Itemized modification records.
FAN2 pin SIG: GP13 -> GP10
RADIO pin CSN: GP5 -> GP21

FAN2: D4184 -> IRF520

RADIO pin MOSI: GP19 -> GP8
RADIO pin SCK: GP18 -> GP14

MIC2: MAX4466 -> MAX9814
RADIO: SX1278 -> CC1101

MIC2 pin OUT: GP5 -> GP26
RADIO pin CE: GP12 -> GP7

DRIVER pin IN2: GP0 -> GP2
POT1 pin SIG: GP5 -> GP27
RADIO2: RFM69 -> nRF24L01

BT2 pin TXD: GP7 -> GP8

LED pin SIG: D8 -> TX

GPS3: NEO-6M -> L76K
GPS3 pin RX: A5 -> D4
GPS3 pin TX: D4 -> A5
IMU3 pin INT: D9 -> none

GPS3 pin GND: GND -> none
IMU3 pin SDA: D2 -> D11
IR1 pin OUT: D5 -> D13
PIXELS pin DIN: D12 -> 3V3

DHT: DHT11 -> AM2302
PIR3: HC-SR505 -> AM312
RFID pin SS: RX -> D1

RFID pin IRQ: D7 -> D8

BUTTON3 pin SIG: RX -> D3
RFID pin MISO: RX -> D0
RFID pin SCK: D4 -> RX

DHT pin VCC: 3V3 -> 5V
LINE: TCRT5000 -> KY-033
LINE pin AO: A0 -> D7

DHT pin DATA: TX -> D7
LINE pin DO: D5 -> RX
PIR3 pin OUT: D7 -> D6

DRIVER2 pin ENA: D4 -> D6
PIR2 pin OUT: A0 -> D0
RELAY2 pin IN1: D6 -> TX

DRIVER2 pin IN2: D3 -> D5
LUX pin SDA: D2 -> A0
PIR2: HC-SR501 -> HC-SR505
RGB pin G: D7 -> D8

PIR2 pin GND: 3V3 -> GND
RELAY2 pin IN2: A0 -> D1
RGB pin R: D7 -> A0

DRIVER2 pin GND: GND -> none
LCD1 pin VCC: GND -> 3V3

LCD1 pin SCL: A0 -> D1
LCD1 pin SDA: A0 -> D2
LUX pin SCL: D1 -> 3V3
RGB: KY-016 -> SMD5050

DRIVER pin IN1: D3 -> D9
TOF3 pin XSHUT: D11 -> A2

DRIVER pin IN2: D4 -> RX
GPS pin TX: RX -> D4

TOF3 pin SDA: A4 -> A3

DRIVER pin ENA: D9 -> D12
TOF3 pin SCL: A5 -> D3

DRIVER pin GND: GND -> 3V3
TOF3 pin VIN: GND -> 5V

WORK ITEM. Transcribe, word for word, every line from the one containing "RFID pin SCK: D4 -> RX" through the final line of the entries, and nothing else.

COMPLETED EXERCISE.
RFID pin SCK: D4 -> RX

DHT pin VCC: 3V3 -> 5V
LINE: TCRT5000 -> KY-033
LINE pin AO: A0 -> D7

DHT pin DATA: TX -> D7
LINE pin DO: D5 -> RX
PIR3 pin OUT: D7 -> D6

DRIVER2 pin ENA: D4 -> D6
PIR2 pin OUT: A0 -> D0
RELAY2 pin IN1: D6 -> TX

DRIVER2 pin IN2: D3 -> D5
LUX pin SDA: D2 -> A0
PIR2: HC-SR501 -> HC-SR505
RGB pin G: D7 -> D8

PIR2 pin GND: 3V3 -> GND
RELAY2 pin IN2: A0 -> D1
RGB pin R: D7 -> A0

DRIVER2 pin GND: GND -> none
LCD1 pin VCC: GND -> 3V3

LCD1 pin SCL: A0 -> D1
LCD1 pin SDA: A0 -> D2
LUX pin SCL: D1 -> 3V3
RGB: KY-016 -> SMD5050

DRIVER pin IN1: D3 -> D9
TOF3 pin XSHUT: D11 -> A2

DRIVER pin IN2: D4 -> RX
GPS pin TX: RX -> D4

TOF3 pin SDA: A4 -> A3

DRIVER pin ENA: D9 -> D12
TOF3 pin SCL: A5 -> D3

DRIVER pin GND: GND -> 3V3
TOF3 pin VIN: GND -> 5V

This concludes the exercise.